> **Brief**:
Pictures aside, the data must be reproduced exactly.
=== Section Start ===
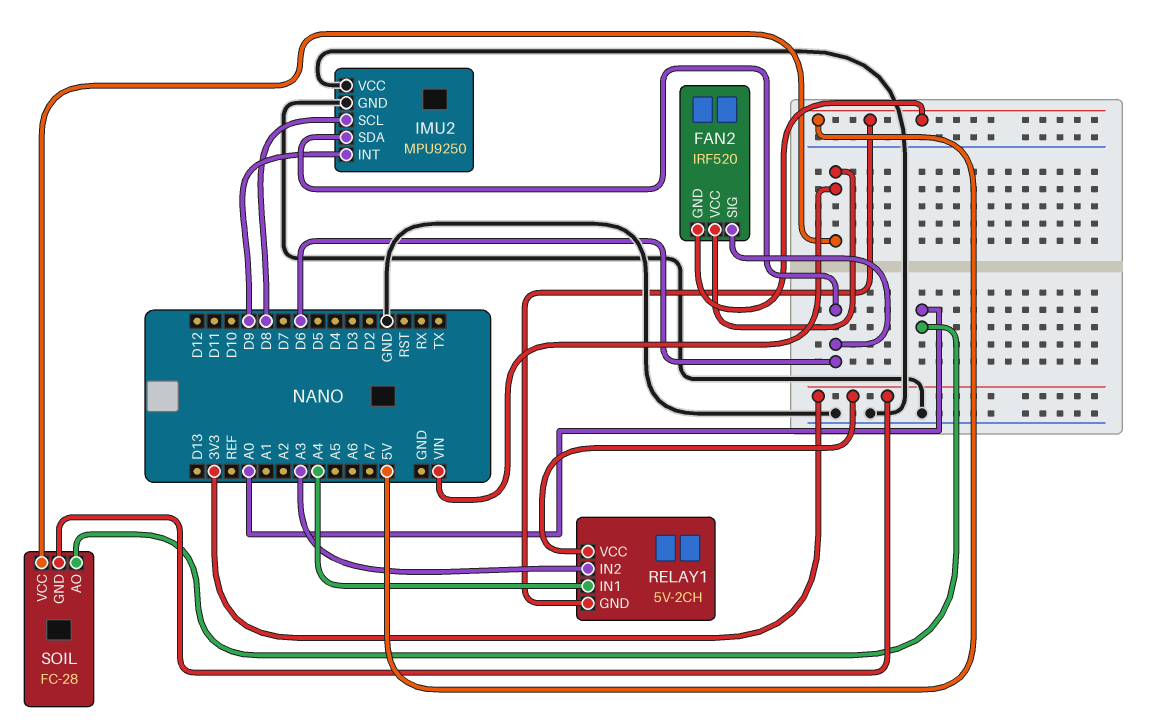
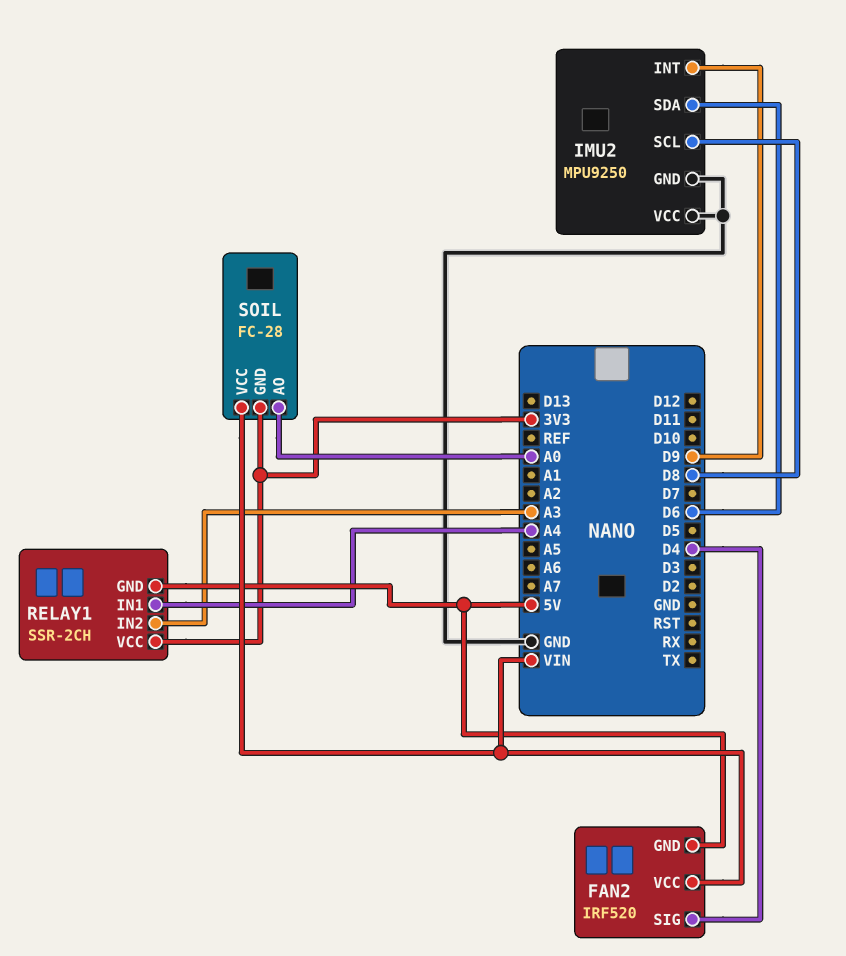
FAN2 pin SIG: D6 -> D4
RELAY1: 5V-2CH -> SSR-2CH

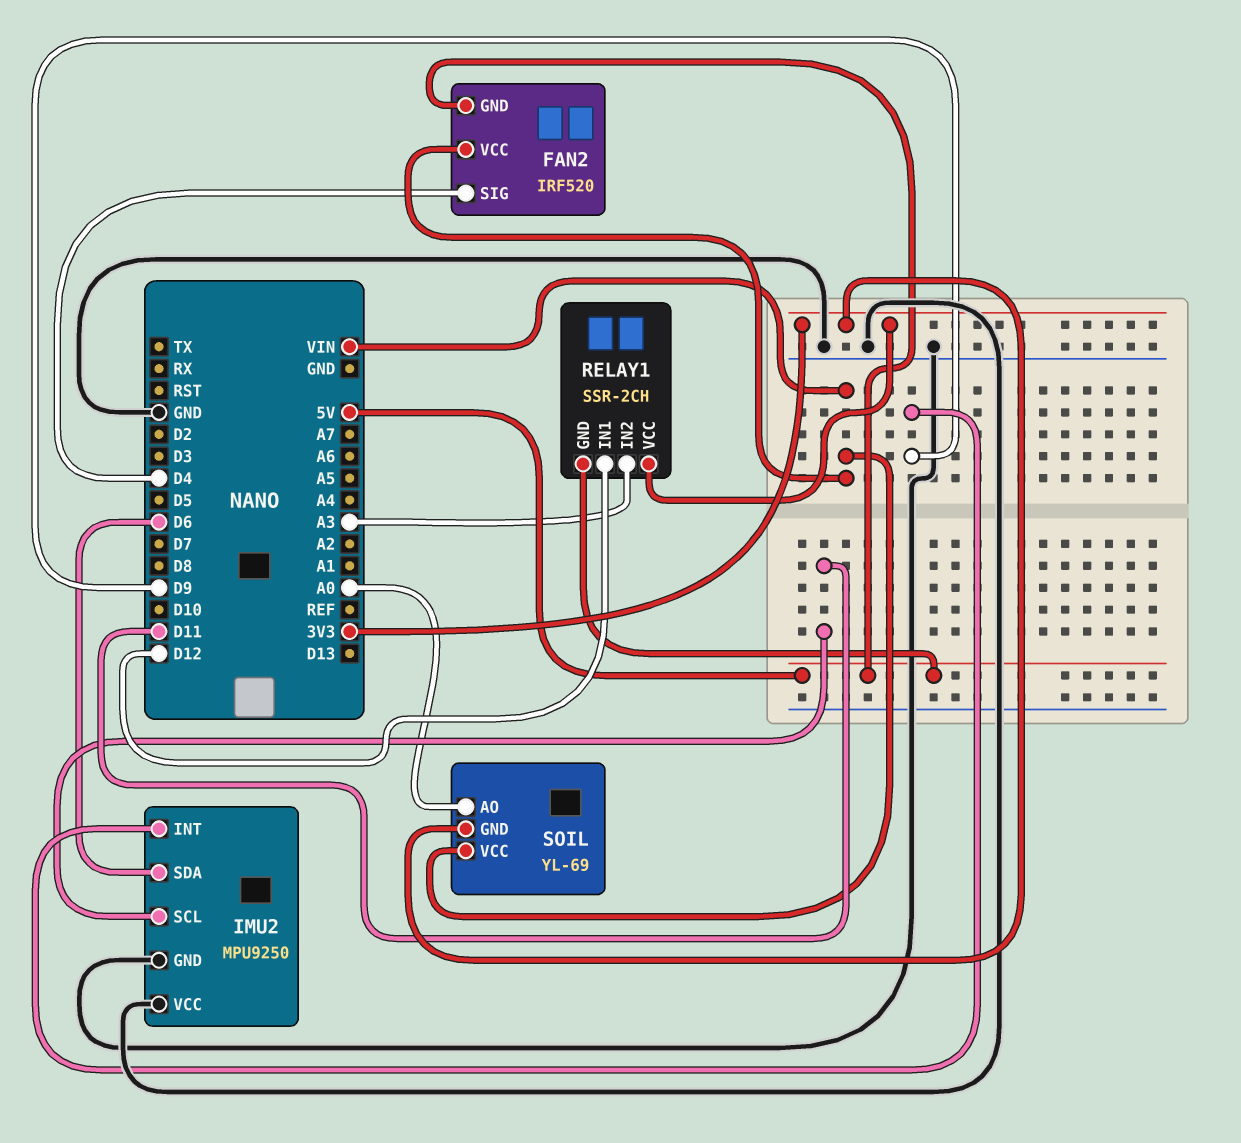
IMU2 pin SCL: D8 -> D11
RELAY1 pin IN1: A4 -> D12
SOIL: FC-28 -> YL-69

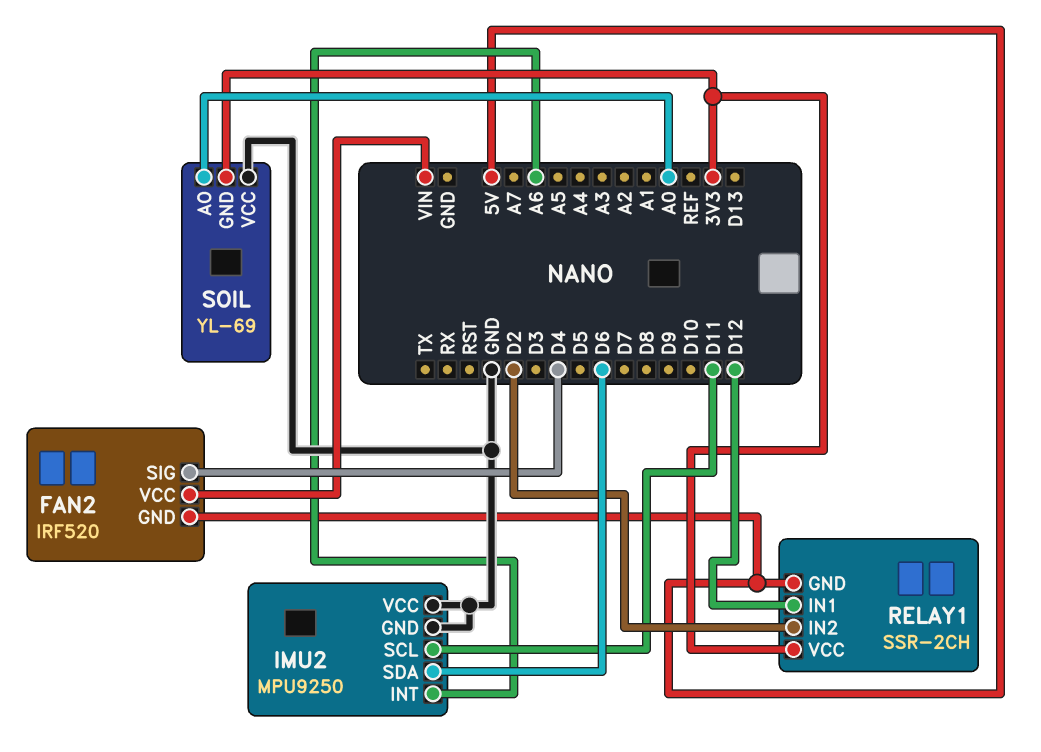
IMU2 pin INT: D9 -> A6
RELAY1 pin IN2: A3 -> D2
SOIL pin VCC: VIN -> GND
=== Section End ===
> **Exercise solution**:
FAN2 pin SIG: D6 -> D4
RELAY1: 5V-2CH -> SSR-2CH

IMU2 pin SCL: D8 -> D11
RELAY1 pin IN1: A4 -> D12
SOIL: FC-28 -> YL-69

IMU2 pin INT: D9 -> A6
RELAY1 pin IN2: A3 -> D2
SOIL pin VCC: VIN -> GND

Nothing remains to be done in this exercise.